Stored records:
____________

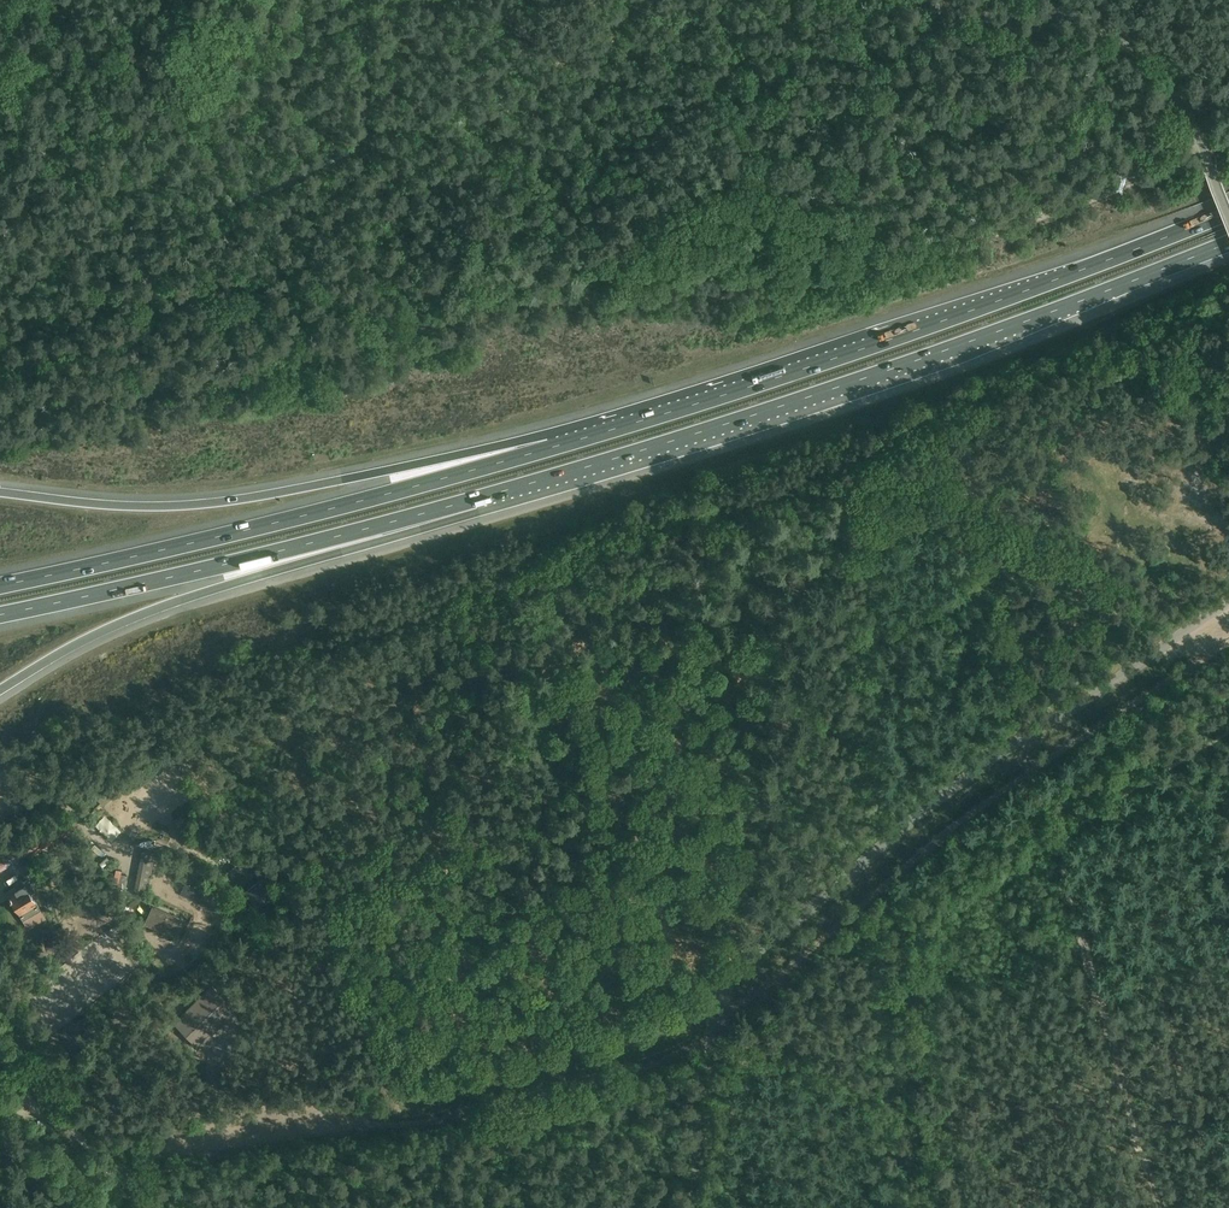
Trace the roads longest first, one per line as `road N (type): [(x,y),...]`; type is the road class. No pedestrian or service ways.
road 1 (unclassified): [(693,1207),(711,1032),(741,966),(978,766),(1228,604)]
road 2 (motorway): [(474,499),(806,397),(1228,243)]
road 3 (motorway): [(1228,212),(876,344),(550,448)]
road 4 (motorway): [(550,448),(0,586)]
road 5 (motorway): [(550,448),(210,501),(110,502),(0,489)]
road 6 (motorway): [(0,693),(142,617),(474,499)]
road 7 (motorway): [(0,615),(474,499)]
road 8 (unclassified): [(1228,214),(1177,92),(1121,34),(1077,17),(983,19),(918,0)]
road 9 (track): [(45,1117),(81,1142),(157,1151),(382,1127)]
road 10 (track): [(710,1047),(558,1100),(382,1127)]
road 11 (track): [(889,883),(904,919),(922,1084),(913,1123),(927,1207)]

____________

▸ **Exercise**
The answer must repeat every record exactly, with all pictures left out.

▸ **Reply**
Trace the roads longest first, one per line as `road N (type): [(x,y),...]`; type is the road class. No pedestrian or service ways.
road 1 (unclassified): [(693,1207),(711,1032),(741,966),(978,766),(1228,604)]
road 2 (motorway): [(474,499),(806,397),(1228,243)]
road 3 (motorway): [(1228,212),(876,344),(550,448)]
road 4 (motorway): [(550,448),(0,586)]
road 5 (motorway): [(550,448),(210,501),(110,502),(0,489)]
road 6 (motorway): [(0,693),(142,617),(474,499)]
road 7 (motorway): [(0,615),(474,499)]
road 8 (unclassified): [(1228,214),(1177,92),(1121,34),(1077,17),(983,19),(918,0)]
road 9 (track): [(45,1117),(81,1142),(157,1151),(382,1127)]
road 10 (track): [(710,1047),(558,1100),(382,1127)]
road 11 (track): [(889,883),(904,919),(922,1084),(913,1123),(927,1207)]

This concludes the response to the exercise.